Task description
Keep each line of the material that includes "right", and leave out the rest.

Supplied entries
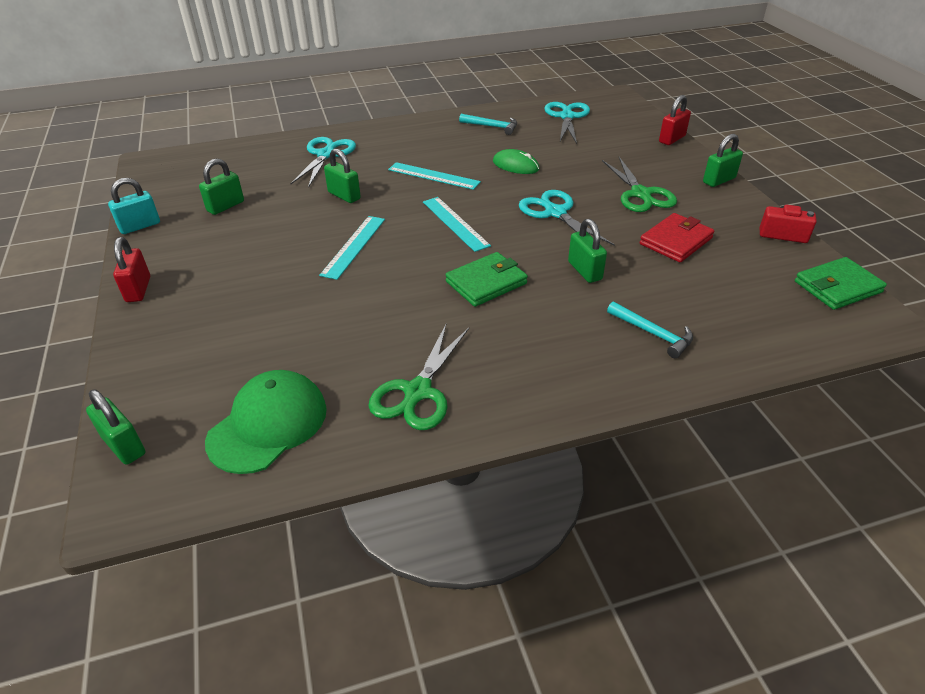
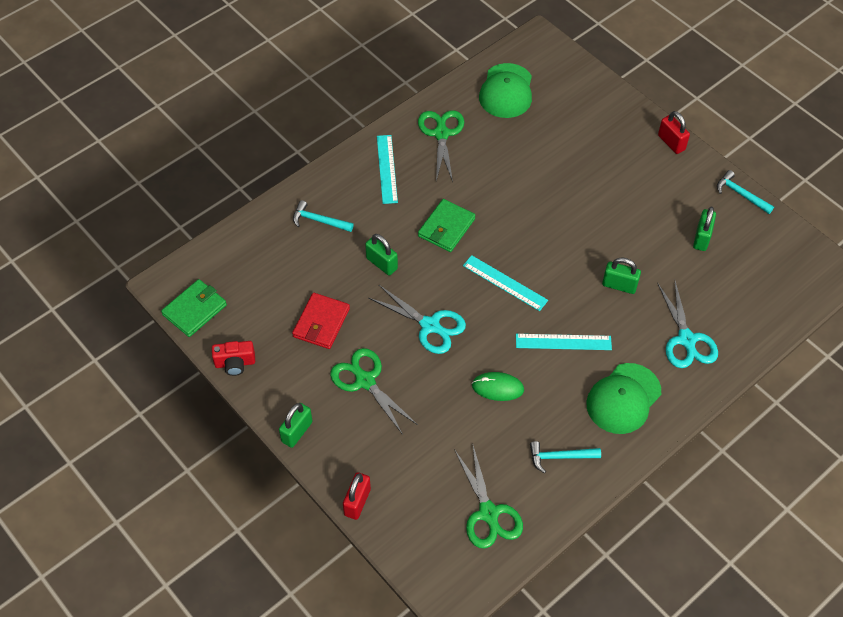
camera: 155 degrees right, 15 degrees up
(124, 445) = (566, 59): green padlock -> none
(140, 226) = (741, 194): turquoise padlock -> turquoise hammer
(354, 246) = (563, 230): turquoise ruler -> turquoise ruler (386, 169)
(414, 139) = (623, 398): none -> green cap
(567, 117) = (488, 513): turquoise scissors -> green scissors

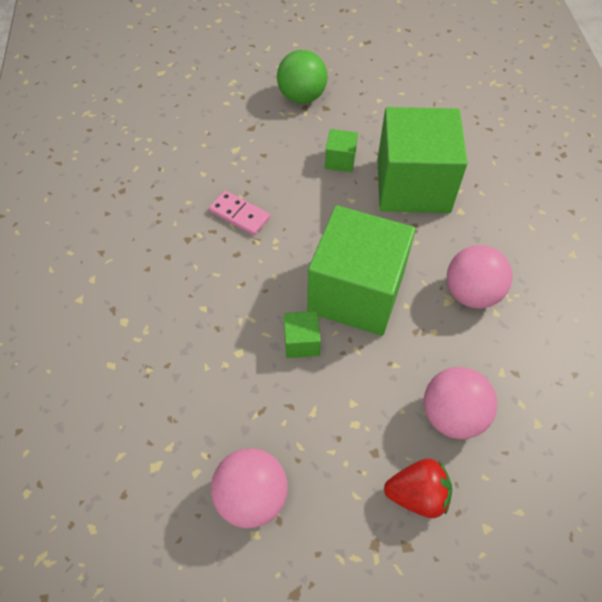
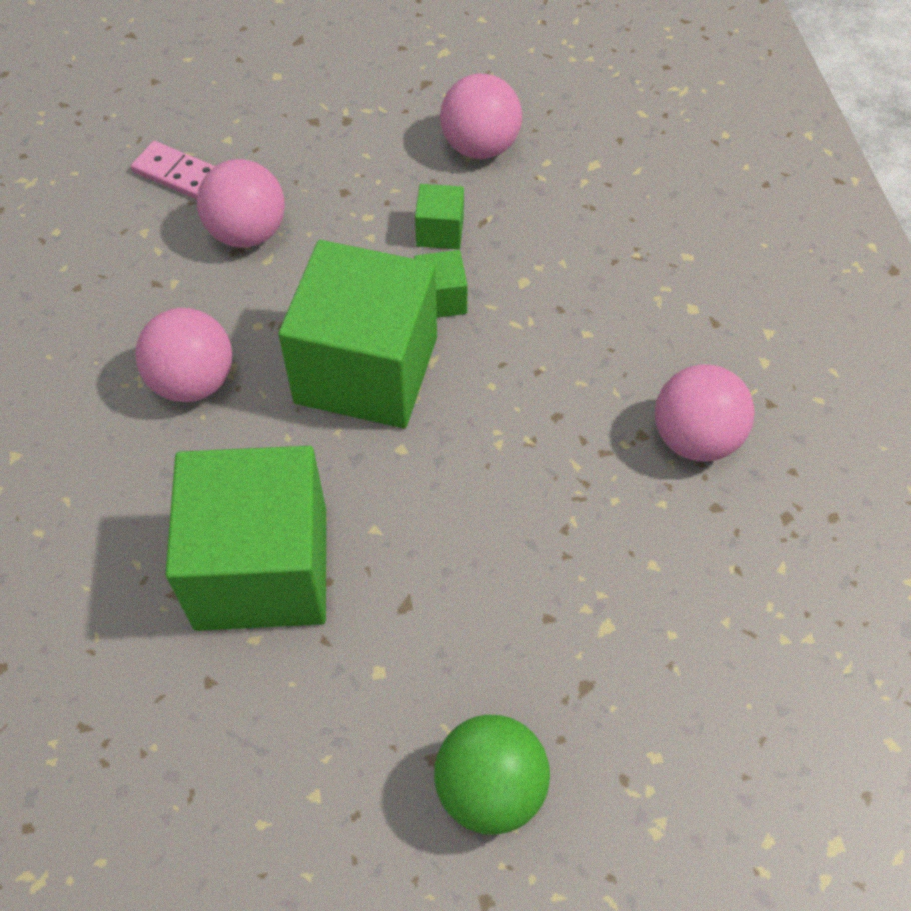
camera: 175 degrees right, 0 degrees up
(156, 234) = (695, 438): none -> pink ball
(239, 214) = (567, 485): pink domino -> pink domino (176, 174)
(340, 160) = (398, 615): green cube -> green cube (440, 231)
(417, 494) = (298, 160): red strawberry -> none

Written reply
camera: 155 degrees right, 15 degrees up
camera: 175 degrees right, 0 degrees up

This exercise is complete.